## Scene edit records
= Beginning of Section =

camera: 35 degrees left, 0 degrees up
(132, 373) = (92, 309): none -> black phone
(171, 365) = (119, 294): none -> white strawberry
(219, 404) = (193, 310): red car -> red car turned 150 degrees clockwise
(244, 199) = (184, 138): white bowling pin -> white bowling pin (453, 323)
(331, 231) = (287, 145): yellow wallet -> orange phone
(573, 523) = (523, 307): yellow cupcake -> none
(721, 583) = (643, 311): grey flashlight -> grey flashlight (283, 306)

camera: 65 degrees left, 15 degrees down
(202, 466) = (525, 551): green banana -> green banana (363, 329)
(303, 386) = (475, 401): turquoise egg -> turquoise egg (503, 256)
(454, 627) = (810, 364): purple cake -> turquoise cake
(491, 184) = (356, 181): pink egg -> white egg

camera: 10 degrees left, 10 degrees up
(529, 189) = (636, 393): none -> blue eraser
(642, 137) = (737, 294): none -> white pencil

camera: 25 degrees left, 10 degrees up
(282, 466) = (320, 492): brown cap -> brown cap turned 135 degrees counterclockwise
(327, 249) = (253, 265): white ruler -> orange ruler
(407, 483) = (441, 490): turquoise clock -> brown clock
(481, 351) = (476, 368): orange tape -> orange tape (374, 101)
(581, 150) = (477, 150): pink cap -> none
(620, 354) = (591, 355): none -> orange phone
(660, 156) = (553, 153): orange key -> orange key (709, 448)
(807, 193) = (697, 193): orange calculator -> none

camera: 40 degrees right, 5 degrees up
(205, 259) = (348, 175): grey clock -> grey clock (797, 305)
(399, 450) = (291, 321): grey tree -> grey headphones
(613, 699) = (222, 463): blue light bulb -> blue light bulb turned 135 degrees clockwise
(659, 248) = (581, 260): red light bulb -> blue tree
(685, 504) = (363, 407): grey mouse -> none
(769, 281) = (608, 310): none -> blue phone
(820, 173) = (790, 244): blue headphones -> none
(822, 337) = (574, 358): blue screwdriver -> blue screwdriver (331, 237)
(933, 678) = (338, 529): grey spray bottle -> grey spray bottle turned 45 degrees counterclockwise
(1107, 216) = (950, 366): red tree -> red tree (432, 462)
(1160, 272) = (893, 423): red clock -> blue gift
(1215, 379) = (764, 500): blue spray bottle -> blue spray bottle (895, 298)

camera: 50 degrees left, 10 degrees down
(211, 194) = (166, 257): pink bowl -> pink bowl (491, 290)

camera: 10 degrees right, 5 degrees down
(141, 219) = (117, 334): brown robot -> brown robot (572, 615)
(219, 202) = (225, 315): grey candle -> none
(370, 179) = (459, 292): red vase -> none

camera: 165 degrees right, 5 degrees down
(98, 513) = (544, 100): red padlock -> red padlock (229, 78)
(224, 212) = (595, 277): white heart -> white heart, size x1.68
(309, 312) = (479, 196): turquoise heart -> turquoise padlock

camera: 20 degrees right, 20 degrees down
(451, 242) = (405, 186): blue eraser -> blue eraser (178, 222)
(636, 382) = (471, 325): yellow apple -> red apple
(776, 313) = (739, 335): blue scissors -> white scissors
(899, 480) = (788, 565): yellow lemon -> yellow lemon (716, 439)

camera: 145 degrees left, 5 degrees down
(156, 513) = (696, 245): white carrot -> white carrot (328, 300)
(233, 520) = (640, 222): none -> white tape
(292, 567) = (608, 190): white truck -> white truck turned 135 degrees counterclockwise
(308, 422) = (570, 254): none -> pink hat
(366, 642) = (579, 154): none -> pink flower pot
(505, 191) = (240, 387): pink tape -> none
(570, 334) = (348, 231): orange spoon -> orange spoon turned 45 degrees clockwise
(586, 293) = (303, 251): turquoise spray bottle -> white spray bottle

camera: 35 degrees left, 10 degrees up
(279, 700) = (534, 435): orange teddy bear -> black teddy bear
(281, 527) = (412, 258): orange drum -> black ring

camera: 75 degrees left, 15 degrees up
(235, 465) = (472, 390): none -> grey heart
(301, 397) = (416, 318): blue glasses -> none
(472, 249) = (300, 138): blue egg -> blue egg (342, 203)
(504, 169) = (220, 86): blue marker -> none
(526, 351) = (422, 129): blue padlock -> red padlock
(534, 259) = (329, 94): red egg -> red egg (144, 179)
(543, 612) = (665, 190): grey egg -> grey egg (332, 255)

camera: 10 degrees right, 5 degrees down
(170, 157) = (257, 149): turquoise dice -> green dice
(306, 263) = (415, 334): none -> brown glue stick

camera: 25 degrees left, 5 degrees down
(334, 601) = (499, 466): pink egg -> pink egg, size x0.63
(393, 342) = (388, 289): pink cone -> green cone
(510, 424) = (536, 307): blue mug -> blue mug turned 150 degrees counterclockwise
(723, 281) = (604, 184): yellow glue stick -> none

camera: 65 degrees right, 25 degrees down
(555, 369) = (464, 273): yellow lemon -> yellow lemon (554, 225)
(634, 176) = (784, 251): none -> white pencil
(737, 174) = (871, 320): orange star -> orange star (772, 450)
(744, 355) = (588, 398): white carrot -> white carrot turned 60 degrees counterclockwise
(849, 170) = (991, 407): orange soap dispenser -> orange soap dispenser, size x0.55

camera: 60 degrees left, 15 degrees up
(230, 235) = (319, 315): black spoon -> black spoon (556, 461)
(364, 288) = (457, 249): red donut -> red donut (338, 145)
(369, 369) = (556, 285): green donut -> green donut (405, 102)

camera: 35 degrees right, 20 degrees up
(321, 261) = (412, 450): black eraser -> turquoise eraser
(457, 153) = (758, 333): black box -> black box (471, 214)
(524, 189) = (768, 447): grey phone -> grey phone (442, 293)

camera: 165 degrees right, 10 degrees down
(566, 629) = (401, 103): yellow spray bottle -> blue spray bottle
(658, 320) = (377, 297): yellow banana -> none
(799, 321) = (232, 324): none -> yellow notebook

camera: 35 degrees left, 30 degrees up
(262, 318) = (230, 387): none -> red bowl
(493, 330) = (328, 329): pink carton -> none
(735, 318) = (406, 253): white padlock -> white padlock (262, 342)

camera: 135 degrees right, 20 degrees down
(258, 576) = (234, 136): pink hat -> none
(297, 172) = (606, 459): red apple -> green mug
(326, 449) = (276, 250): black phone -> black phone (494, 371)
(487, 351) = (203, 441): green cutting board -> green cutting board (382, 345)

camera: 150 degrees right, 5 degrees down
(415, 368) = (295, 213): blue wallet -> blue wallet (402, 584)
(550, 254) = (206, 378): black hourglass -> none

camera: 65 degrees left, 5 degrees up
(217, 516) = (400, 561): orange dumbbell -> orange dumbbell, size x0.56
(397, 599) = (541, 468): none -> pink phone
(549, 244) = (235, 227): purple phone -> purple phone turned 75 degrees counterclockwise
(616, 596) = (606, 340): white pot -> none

= End of Section =

Look through the records and count each line that holds "donut". Write only the total.

## Written response
2